Problem to work on: Leave every picture out. Set down all the lines below exactly.
*** Opening The data ***
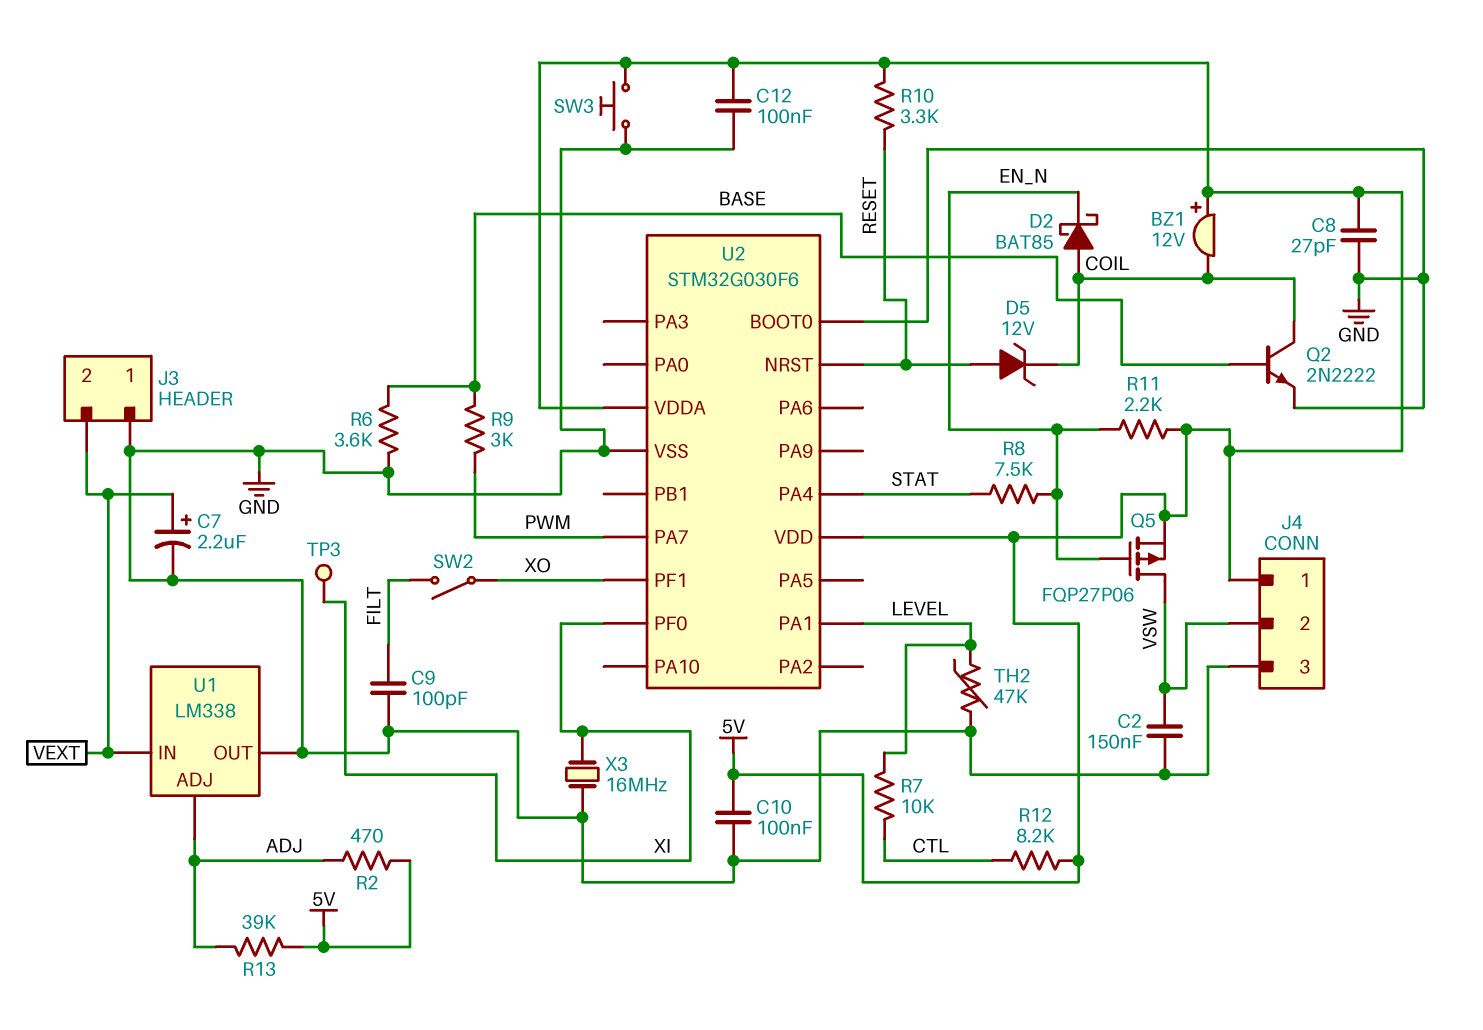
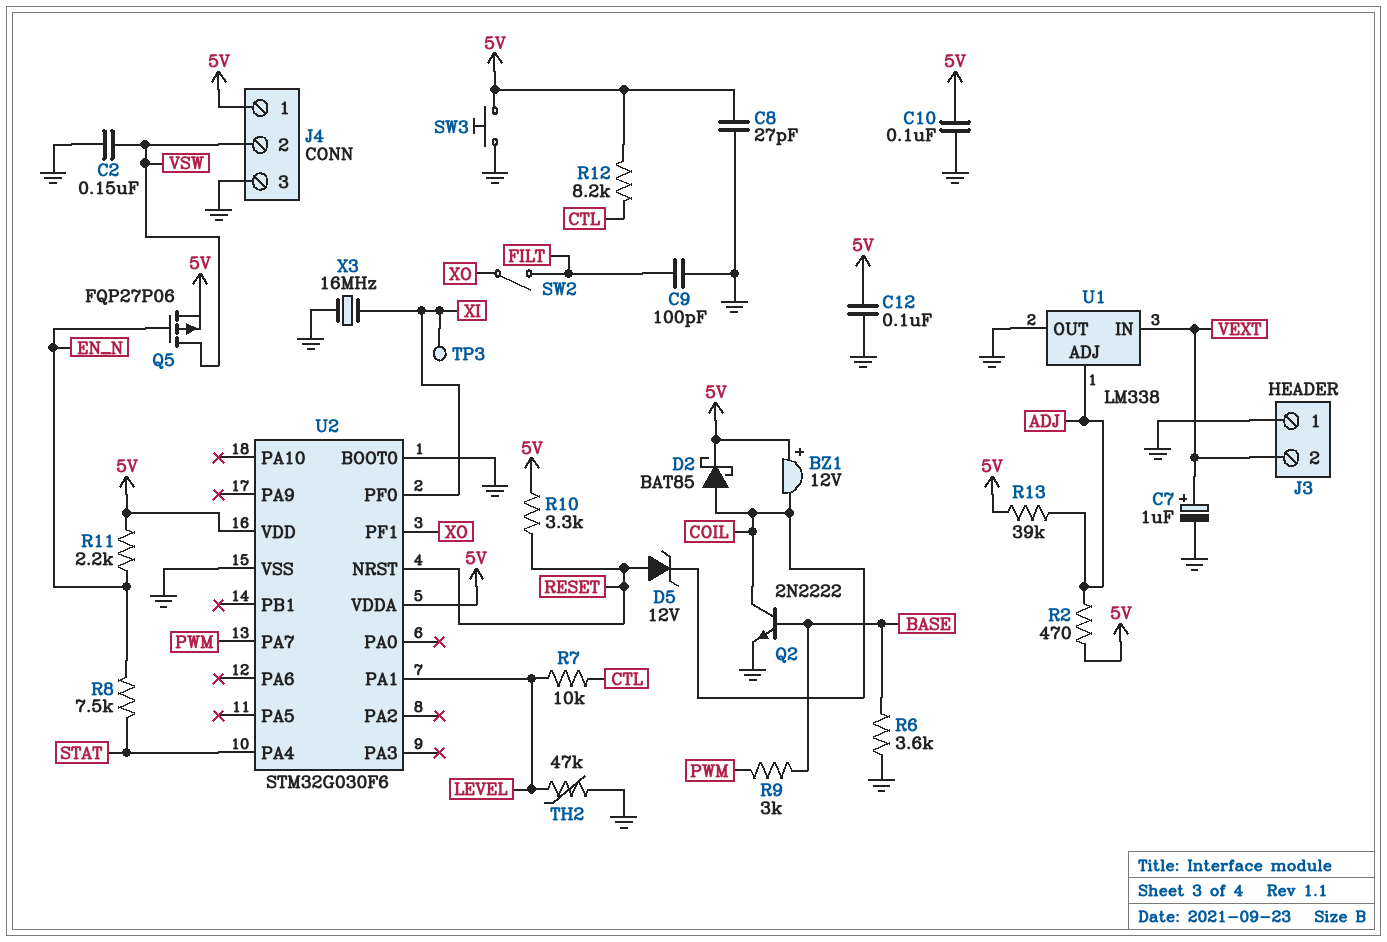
C7: 2.2uF (plus VEXT, minus GND) -> 1uF (plus VEXT, minus GND)
D2: schottky BAT85 (A COIL, K EN_N) -> schottky BAT85 (A COIL, K 5V)

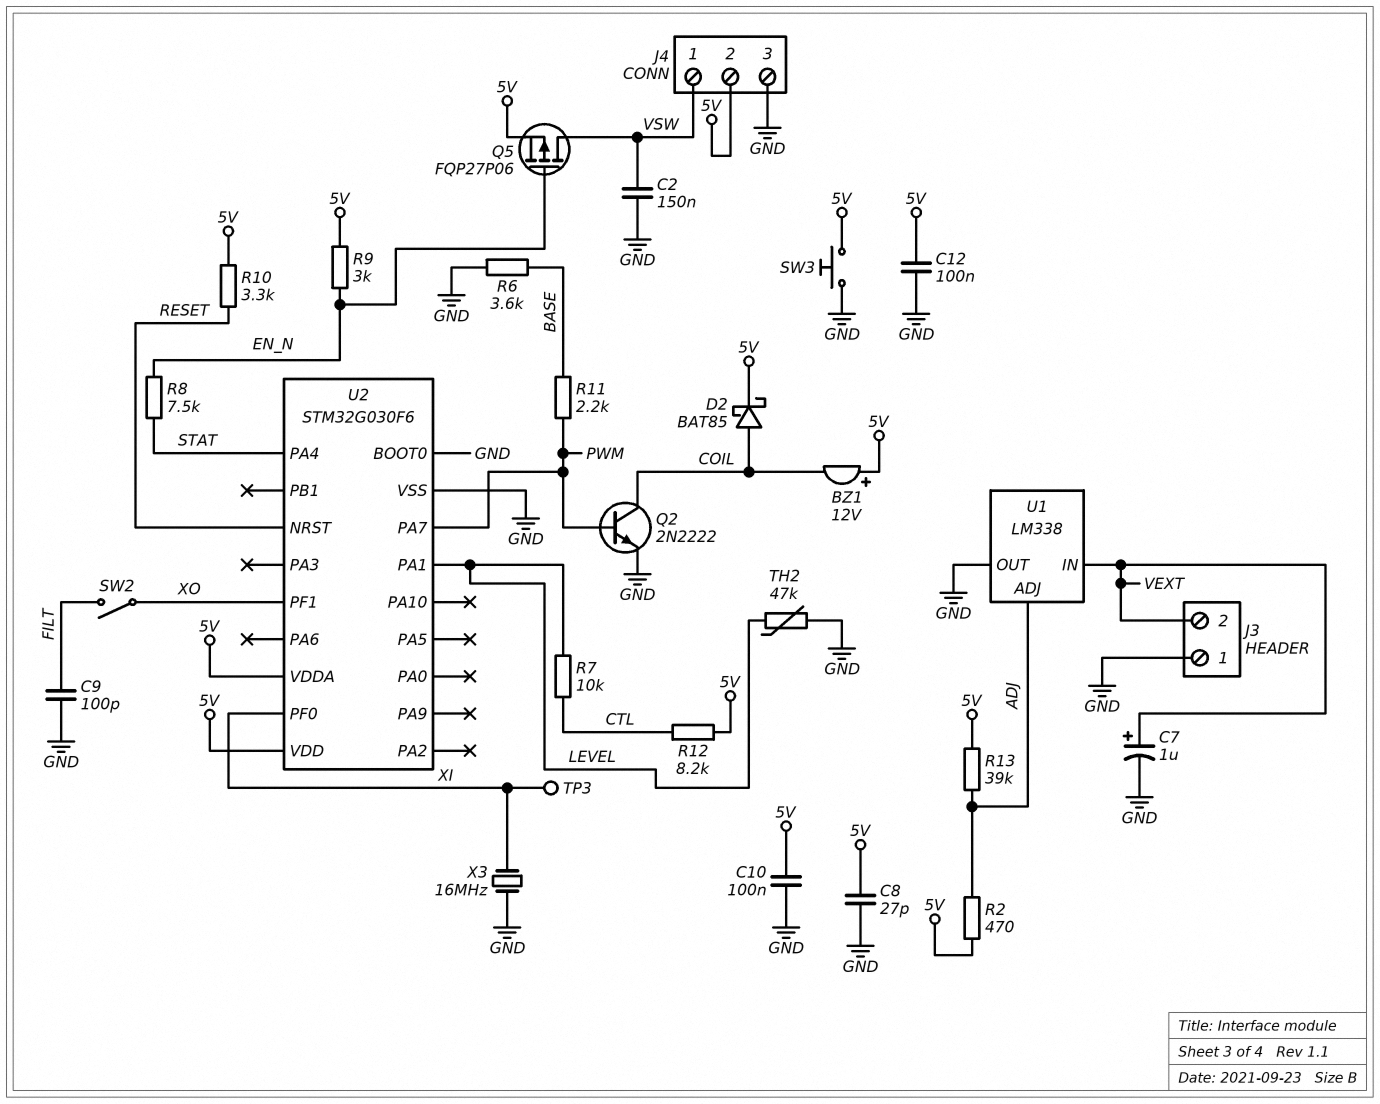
D5: zener 12V (A RESET, K COIL) -> none
J4 pin 1: 5V -> VSW
J4 pin 2: VSW -> 5V
Q2: NPN 2N2222 (B BASE, C COIL, E GND) -> NPN 2N2222 (B PWM, C COIL, E GND)
R9: 3k (BASE, PWM) -> 3k (5V, EN_N)
R11: 2.2k (5V, EN_N) -> 2.2k (BASE, PWM)

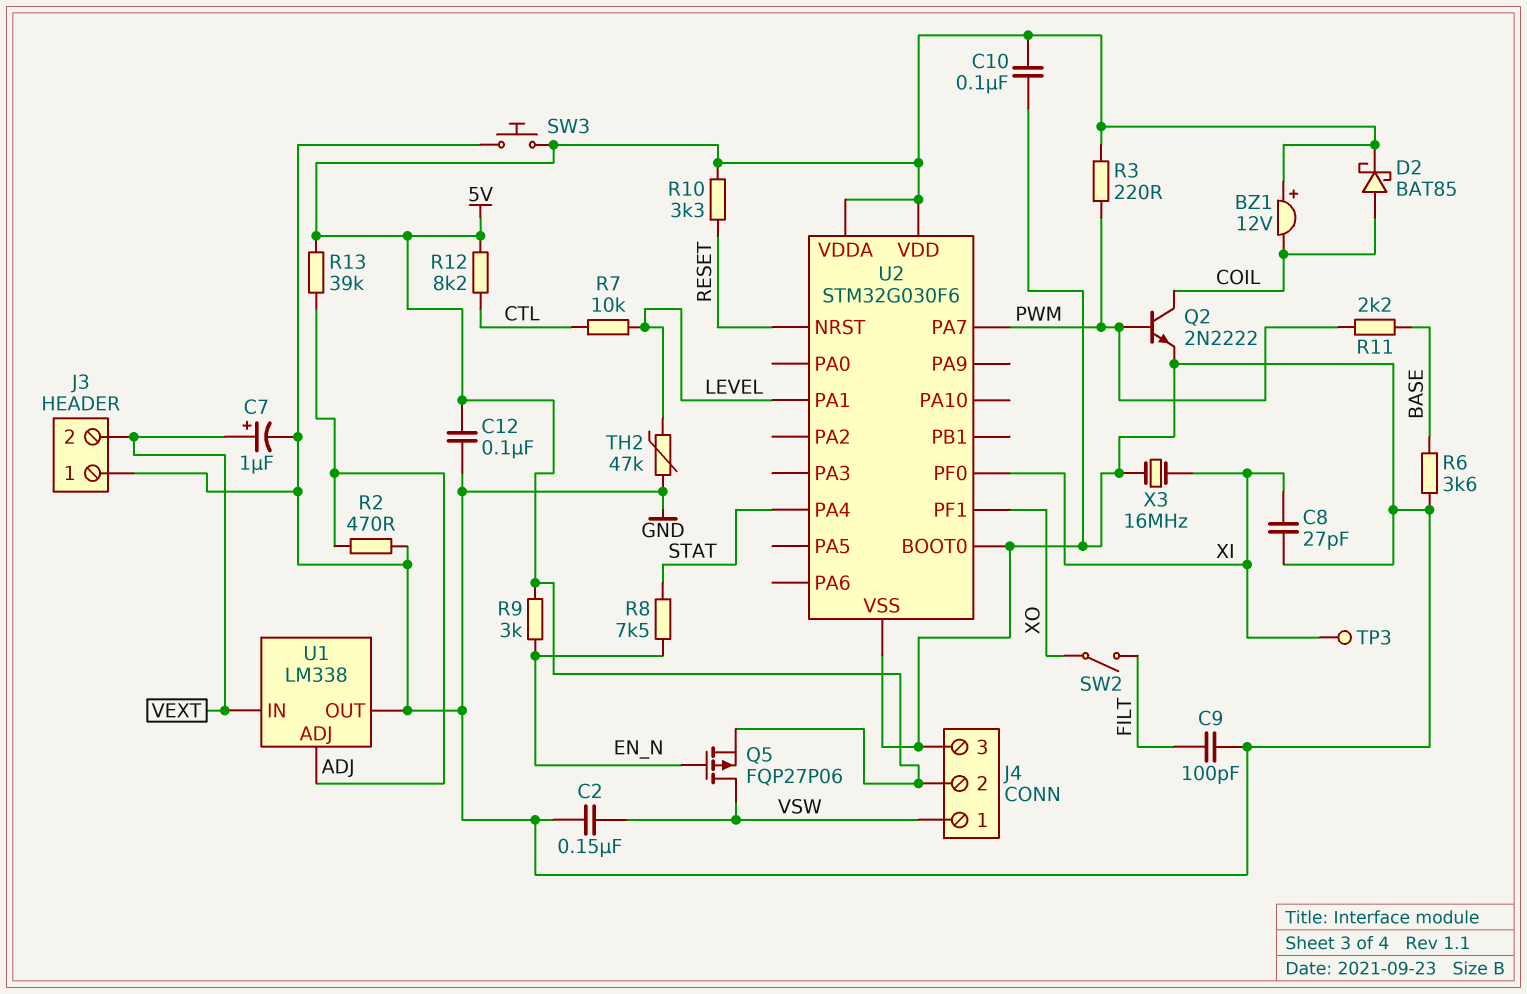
C8: 27pF (5V, GND) -> 27pF (GND, XI)
R2: 470 (5V, ADJ) -> 470 (ADJ, GND)
R3: none -> 220 (5V, PWM)

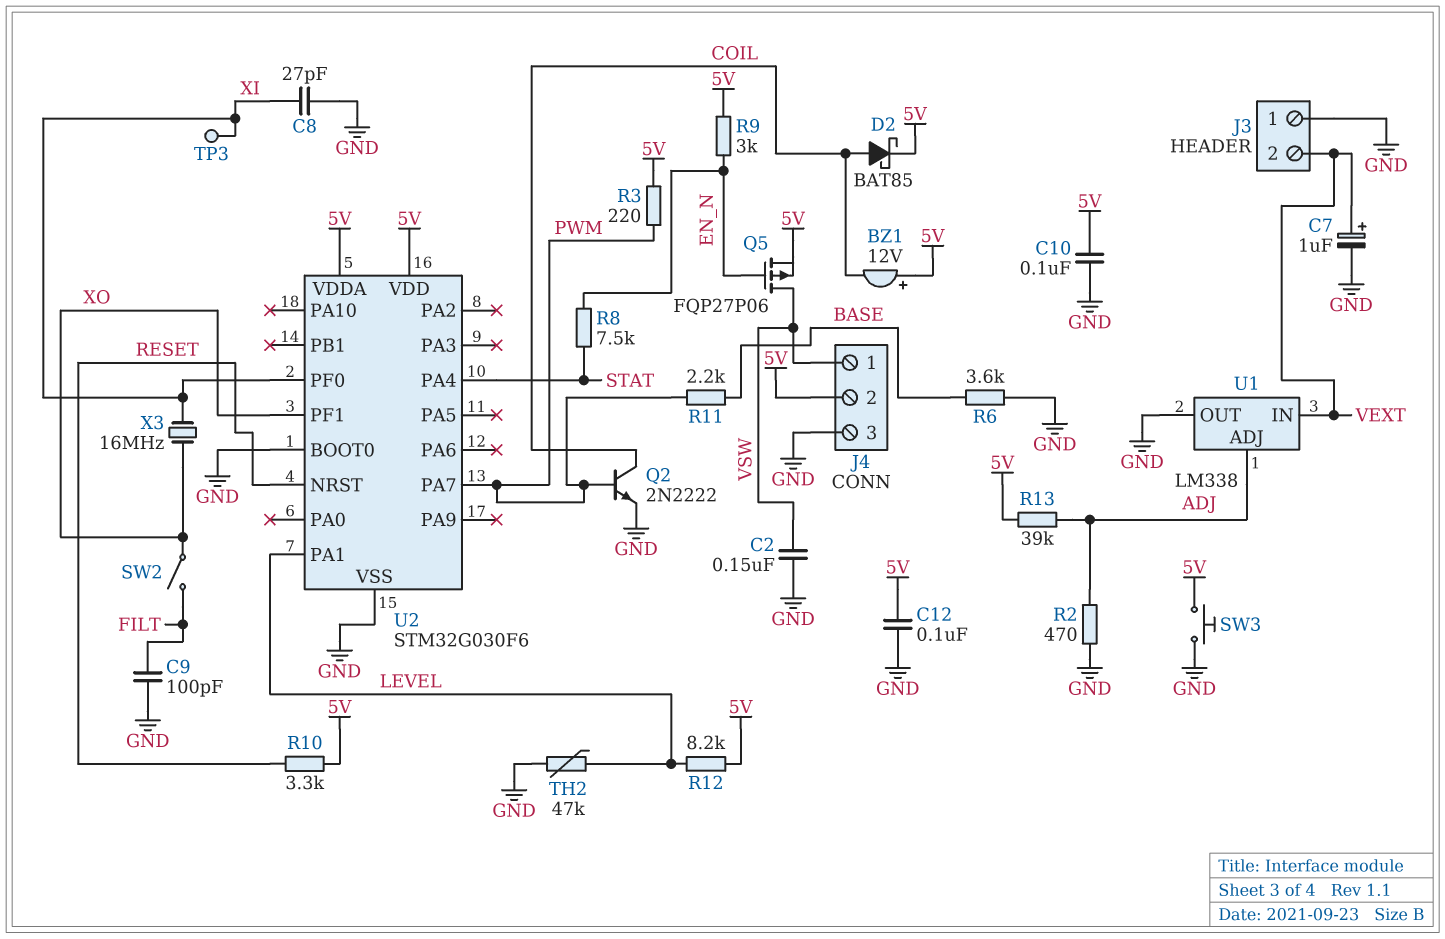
R7: 10k (CTL, LEVEL) -> none
R12: 8.2k (5V, CTL) -> 8.2k (5V, LEVEL)
X3: 16MHz (GND, XI) -> 16MHz (XI, XO)

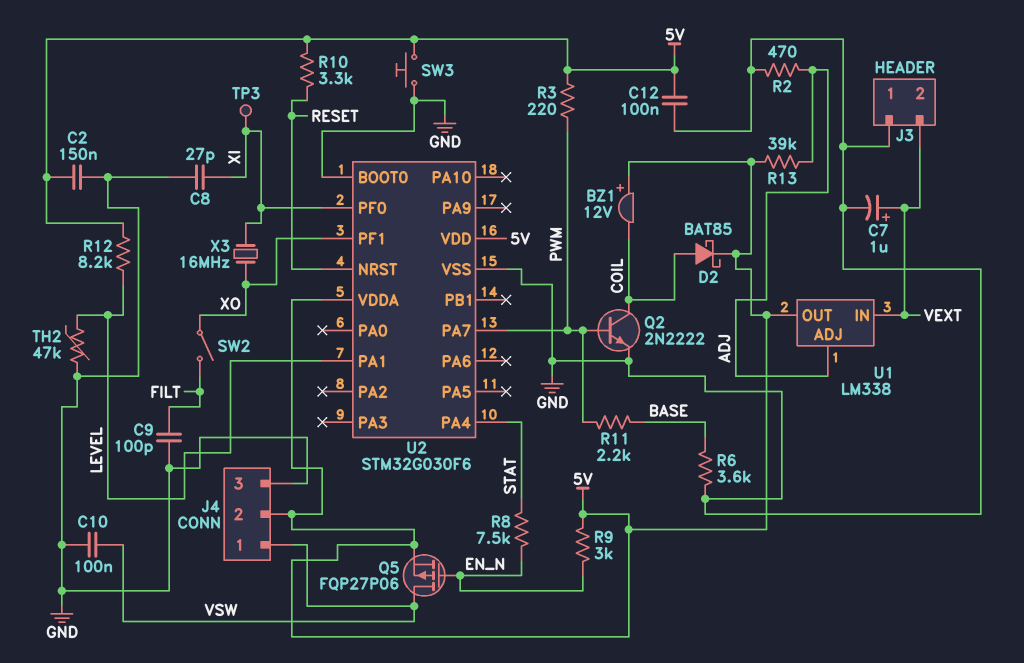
C2: 150nF (GND, VSW) -> 150nF (5V, GND)
C10: 100nF (5V, GND) -> 100nF (GND, VSW)
U1 pin OUT: GND -> 5V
*** Closing The data ***
Task response:
C7: 2.2uF (plus VEXT, minus GND) -> 1uF (plus VEXT, minus GND)
D2: schottky BAT85 (A COIL, K EN_N) -> schottky BAT85 (A COIL, K 5V)

D5: zener 12V (A RESET, K COIL) -> none
J4 pin 1: 5V -> VSW
J4 pin 2: VSW -> 5V
Q2: NPN 2N2222 (B BASE, C COIL, E GND) -> NPN 2N2222 (B PWM, C COIL, E GND)
R9: 3k (BASE, PWM) -> 3k (5V, EN_N)
R11: 2.2k (5V, EN_N) -> 2.2k (BASE, PWM)

C8: 27pF (5V, GND) -> 27pF (GND, XI)
R2: 470 (5V, ADJ) -> 470 (ADJ, GND)
R3: none -> 220 (5V, PWM)

R7: 10k (CTL, LEVEL) -> none
R12: 8.2k (5V, CTL) -> 8.2k (5V, LEVEL)
X3: 16MHz (GND, XI) -> 16MHz (XI, XO)

C2: 150nF (GND, VSW) -> 150nF (5V, GND)
C10: 100nF (5V, GND) -> 100nF (GND, VSW)
U1 pin OUT: GND -> 5V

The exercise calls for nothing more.